--- Exercise data ---

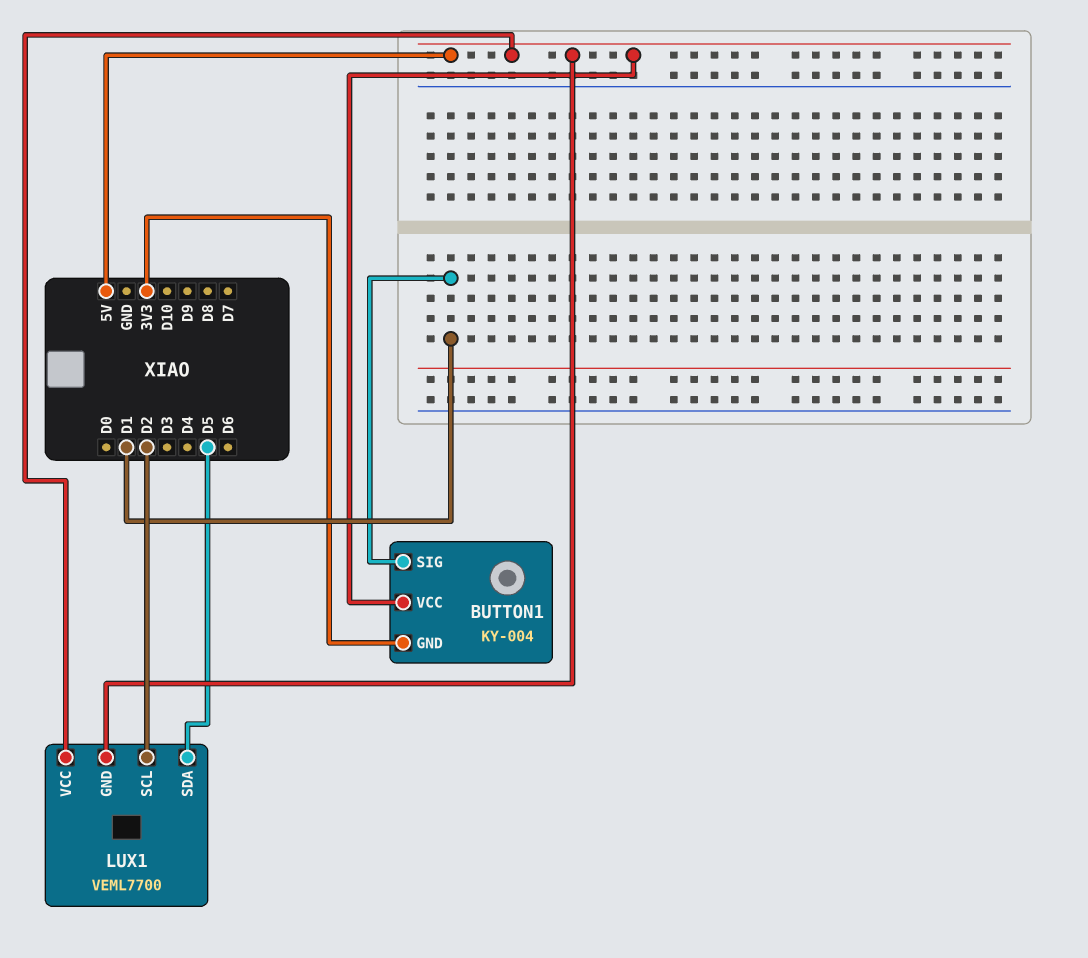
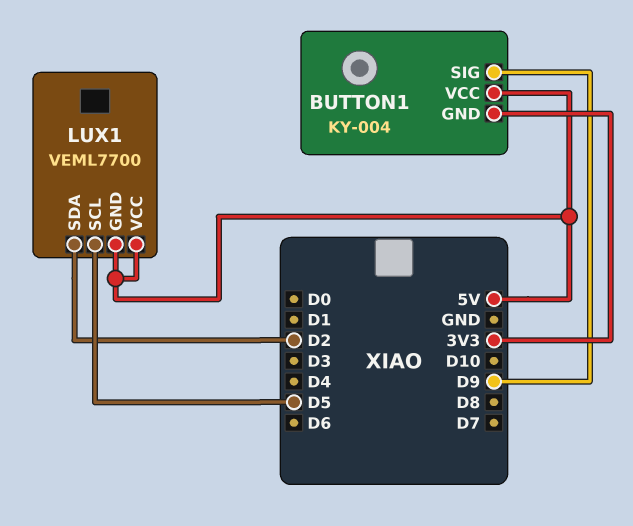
BUTTON1 pin SIG: D1 -> D9
LUX1 pin SCL: D2 -> D5
LUX1 pin SDA: D5 -> D2

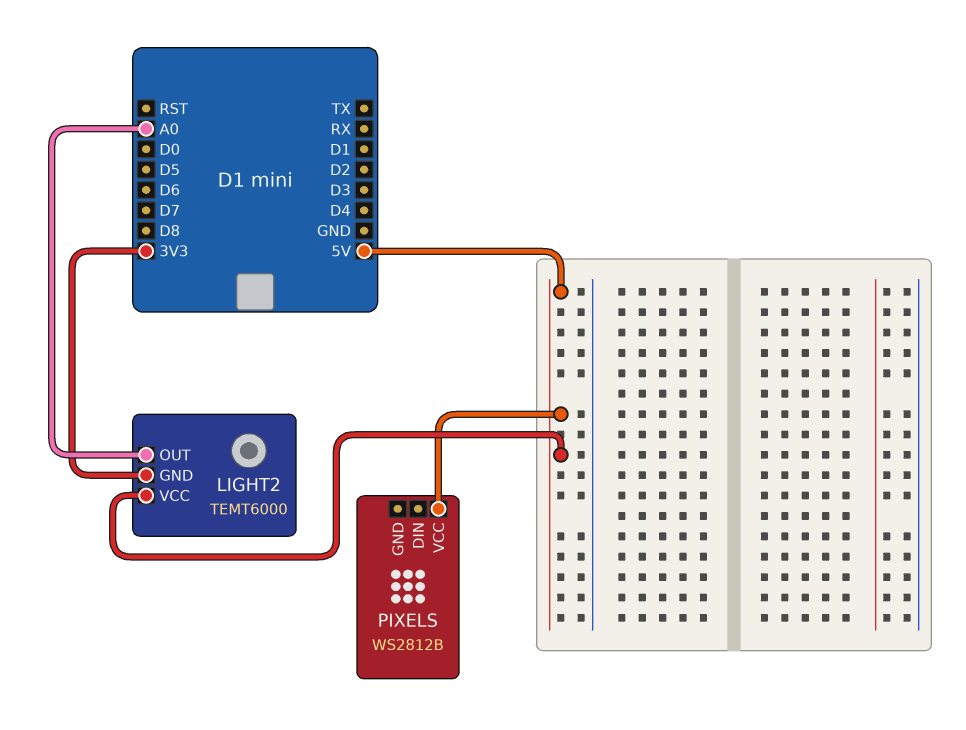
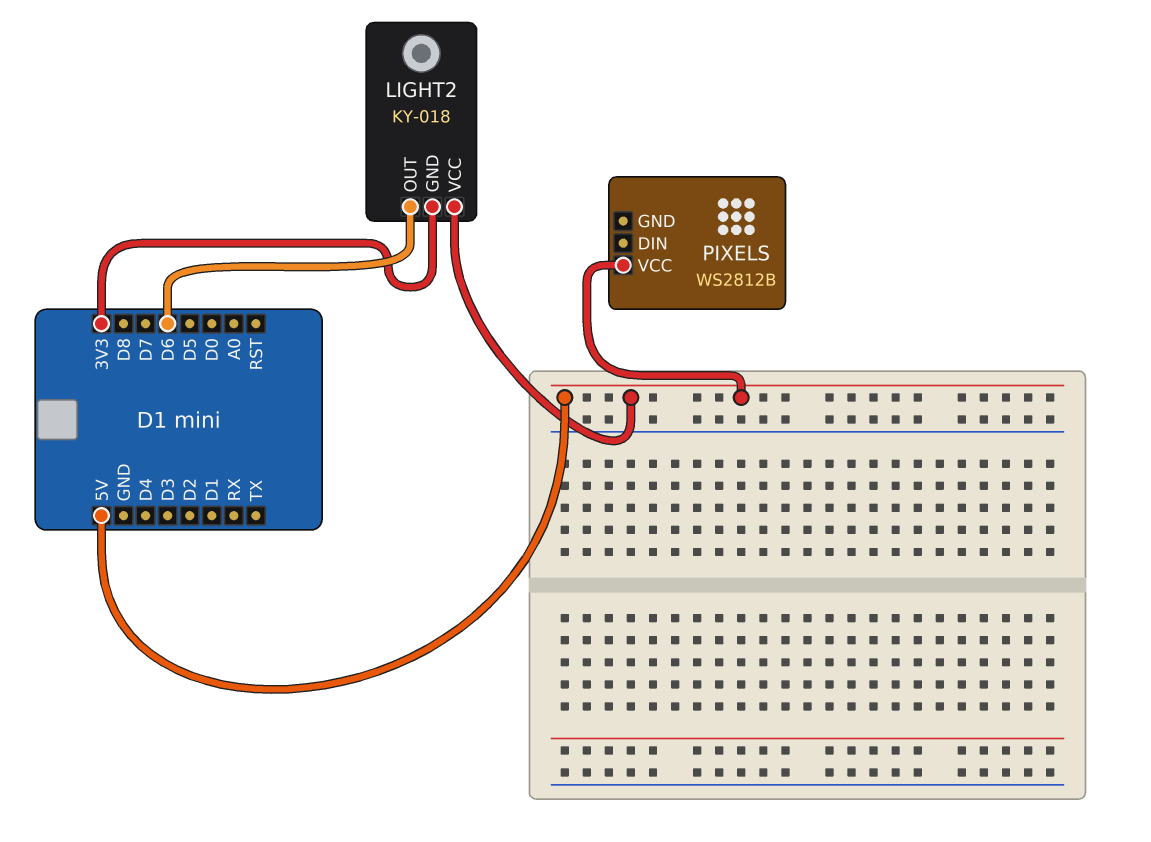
LIGHT2: TEMT6000 -> KY-018
LIGHT2 pin OUT: A0 -> D6

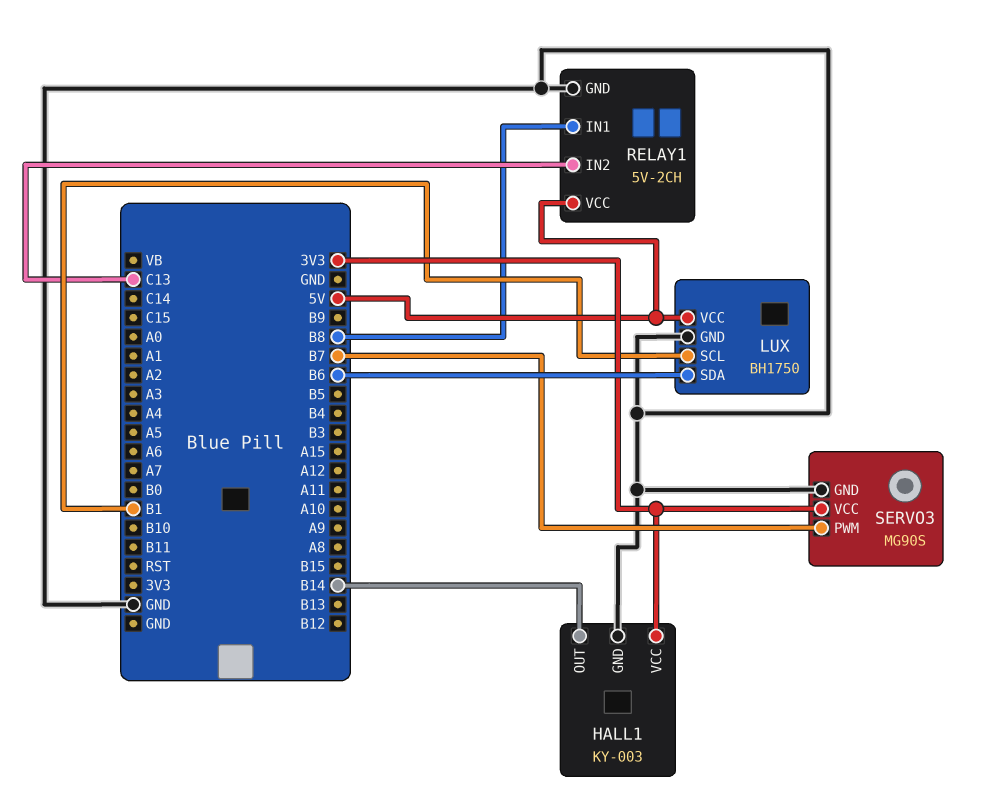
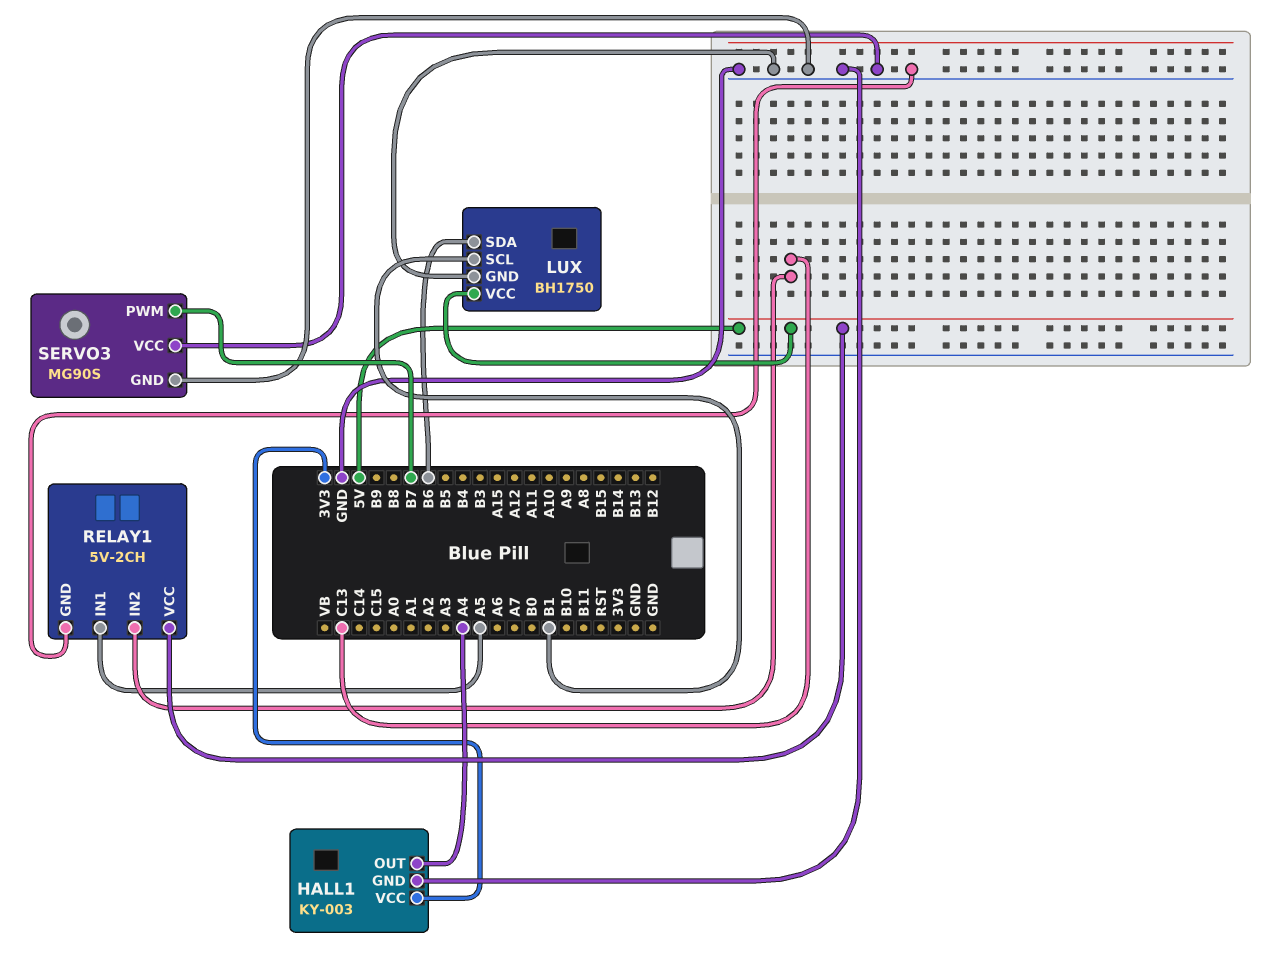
HALL1 pin OUT: B14 -> A4
RELAY1 pin IN1: B8 -> A5
SERVO3 pin VCC: 3V3 -> GND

---

### Task instructions
All of the data above needs to be retyped exactly, with the pictures removed.

### Task response
BUTTON1 pin SIG: D1 -> D9
LUX1 pin SCL: D2 -> D5
LUX1 pin SDA: D5 -> D2

LIGHT2: TEMT6000 -> KY-018
LIGHT2 pin OUT: A0 -> D6

HALL1 pin OUT: B14 -> A4
RELAY1 pin IN1: B8 -> A5
SERVO3 pin VCC: 3V3 -> GND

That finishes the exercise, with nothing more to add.